- PROVIDED RECORDS -
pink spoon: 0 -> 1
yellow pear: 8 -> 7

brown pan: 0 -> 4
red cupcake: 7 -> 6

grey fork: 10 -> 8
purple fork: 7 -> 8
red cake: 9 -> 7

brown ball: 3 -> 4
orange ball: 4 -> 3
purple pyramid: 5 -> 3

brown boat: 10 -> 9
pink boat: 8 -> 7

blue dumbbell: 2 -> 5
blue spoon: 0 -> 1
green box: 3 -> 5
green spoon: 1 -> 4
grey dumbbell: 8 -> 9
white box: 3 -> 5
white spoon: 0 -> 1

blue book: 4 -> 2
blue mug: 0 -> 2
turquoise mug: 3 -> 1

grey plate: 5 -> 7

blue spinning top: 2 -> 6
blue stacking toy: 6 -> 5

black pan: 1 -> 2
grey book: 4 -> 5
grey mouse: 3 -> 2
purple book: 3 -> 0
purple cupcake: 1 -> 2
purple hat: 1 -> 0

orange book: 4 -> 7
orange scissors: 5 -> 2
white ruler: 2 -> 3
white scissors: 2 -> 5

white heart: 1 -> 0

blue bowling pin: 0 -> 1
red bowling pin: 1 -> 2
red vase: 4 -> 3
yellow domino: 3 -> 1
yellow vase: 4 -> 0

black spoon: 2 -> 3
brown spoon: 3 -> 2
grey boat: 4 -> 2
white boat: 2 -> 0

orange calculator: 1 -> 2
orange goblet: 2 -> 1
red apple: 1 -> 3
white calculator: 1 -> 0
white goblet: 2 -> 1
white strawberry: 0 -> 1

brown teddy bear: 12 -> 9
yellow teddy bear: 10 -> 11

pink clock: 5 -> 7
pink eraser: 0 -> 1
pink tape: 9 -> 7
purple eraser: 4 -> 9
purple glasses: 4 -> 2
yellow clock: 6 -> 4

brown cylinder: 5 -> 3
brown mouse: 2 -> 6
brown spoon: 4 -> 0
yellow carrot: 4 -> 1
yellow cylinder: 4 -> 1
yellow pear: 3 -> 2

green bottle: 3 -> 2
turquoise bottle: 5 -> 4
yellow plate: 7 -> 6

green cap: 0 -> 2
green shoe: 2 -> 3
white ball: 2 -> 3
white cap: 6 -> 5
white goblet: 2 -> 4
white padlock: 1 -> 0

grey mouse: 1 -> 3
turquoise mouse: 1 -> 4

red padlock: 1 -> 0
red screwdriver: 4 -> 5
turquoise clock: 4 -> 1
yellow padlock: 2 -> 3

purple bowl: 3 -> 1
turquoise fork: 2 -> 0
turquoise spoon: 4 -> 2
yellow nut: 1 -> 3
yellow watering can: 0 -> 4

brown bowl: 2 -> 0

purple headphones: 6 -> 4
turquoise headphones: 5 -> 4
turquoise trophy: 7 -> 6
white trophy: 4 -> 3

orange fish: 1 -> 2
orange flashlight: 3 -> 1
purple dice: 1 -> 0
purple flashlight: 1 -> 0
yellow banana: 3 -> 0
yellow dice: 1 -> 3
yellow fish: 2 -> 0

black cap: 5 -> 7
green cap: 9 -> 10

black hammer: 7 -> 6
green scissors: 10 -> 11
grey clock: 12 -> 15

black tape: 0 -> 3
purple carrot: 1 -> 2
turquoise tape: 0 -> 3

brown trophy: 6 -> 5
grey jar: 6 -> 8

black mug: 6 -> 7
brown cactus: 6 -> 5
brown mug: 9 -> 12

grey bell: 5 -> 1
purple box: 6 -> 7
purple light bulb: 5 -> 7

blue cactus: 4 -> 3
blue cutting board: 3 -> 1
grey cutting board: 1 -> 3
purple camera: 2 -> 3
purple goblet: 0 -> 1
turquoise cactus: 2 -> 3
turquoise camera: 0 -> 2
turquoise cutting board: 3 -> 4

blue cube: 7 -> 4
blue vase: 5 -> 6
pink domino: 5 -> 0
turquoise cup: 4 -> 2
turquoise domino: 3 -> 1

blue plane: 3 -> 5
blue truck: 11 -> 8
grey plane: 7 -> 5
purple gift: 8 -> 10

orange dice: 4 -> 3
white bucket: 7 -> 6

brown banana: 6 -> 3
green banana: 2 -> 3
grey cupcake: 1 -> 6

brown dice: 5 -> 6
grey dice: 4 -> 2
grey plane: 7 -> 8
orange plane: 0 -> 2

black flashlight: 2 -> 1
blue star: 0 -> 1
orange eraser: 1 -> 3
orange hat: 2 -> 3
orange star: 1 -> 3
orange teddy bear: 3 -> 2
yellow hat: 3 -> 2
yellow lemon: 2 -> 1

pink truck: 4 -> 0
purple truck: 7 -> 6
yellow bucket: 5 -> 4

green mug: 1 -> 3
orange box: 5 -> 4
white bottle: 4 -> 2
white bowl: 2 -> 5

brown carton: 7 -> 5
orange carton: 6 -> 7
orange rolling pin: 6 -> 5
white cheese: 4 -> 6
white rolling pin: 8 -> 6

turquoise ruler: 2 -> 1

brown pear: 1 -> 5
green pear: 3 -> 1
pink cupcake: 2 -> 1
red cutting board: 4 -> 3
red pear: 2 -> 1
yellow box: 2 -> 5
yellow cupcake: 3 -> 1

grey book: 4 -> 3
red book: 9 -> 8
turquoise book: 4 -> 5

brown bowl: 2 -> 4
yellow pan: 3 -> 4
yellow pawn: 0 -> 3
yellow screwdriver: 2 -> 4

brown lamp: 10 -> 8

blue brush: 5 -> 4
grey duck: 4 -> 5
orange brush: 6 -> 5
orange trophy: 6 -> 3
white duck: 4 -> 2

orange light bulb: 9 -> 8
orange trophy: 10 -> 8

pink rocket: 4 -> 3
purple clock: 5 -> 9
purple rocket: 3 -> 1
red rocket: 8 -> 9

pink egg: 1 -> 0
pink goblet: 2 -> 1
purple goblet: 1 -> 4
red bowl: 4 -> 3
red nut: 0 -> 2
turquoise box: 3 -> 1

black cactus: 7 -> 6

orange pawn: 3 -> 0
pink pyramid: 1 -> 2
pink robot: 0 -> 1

- WHAT TO DO -
Reprint exactly the lines above that start at the one with "turquoise headphones: 5 -> 4" and end at the one with "black hammer: 7 -> 6", keeping both and adding none.

- ANSWER TO THIS TASK -
turquoise headphones: 5 -> 4
turquoise trophy: 7 -> 6
white trophy: 4 -> 3

orange fish: 1 -> 2
orange flashlight: 3 -> 1
purple dice: 1 -> 0
purple flashlight: 1 -> 0
yellow banana: 3 -> 0
yellow dice: 1 -> 3
yellow fish: 2 -> 0

black cap: 5 -> 7
green cap: 9 -> 10

black hammer: 7 -> 6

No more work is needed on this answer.